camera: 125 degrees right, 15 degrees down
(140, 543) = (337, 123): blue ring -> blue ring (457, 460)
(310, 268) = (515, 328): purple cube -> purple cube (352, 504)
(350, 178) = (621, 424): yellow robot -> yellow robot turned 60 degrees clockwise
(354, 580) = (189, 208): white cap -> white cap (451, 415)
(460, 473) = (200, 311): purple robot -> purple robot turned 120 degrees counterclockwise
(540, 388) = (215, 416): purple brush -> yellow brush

* * *

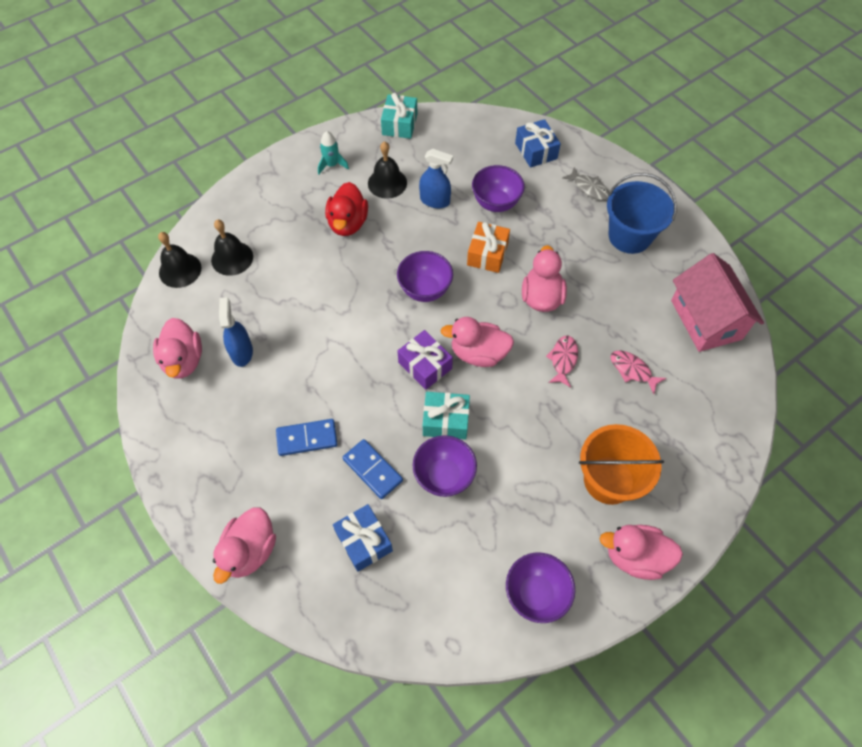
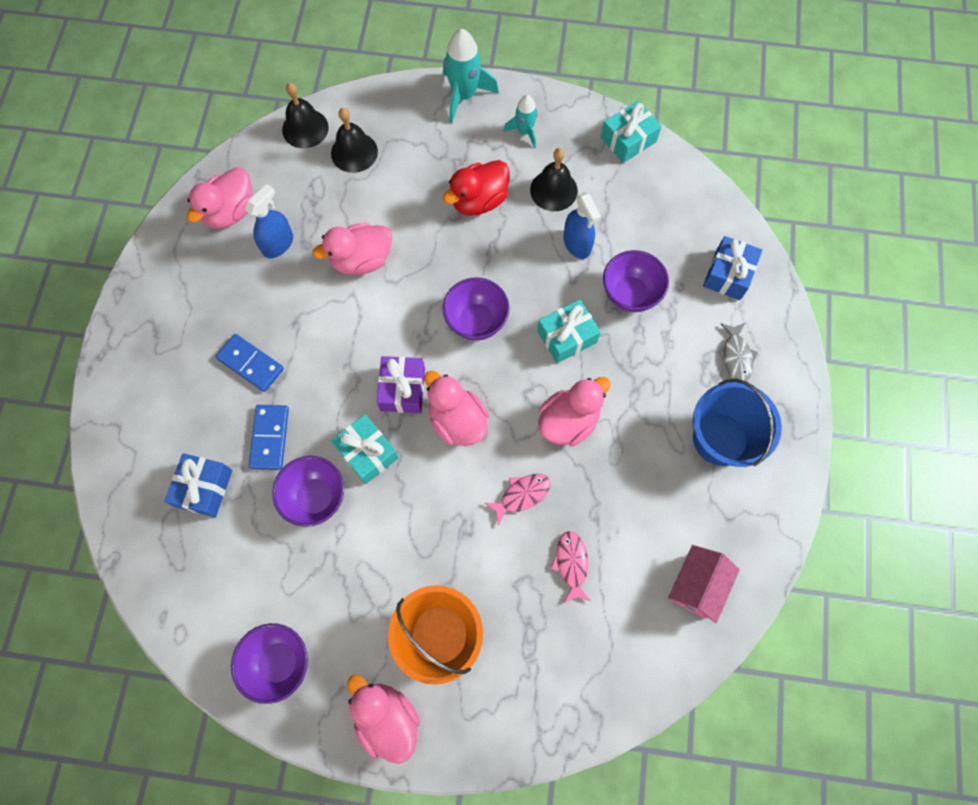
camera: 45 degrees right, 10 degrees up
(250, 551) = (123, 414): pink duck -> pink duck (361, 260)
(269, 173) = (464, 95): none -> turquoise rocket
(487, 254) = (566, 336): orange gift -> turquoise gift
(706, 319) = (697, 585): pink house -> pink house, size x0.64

-- WHAT YOU SHOULD DO --
Only lines with the word "robot" are needed. Copy them from the preceding records.

-- FINAL ANSWER --
(350, 178) = (621, 424): yellow robot -> yellow robot turned 60 degrees clockwise
(460, 473) = (200, 311): purple robot -> purple robot turned 120 degrees counterclockwise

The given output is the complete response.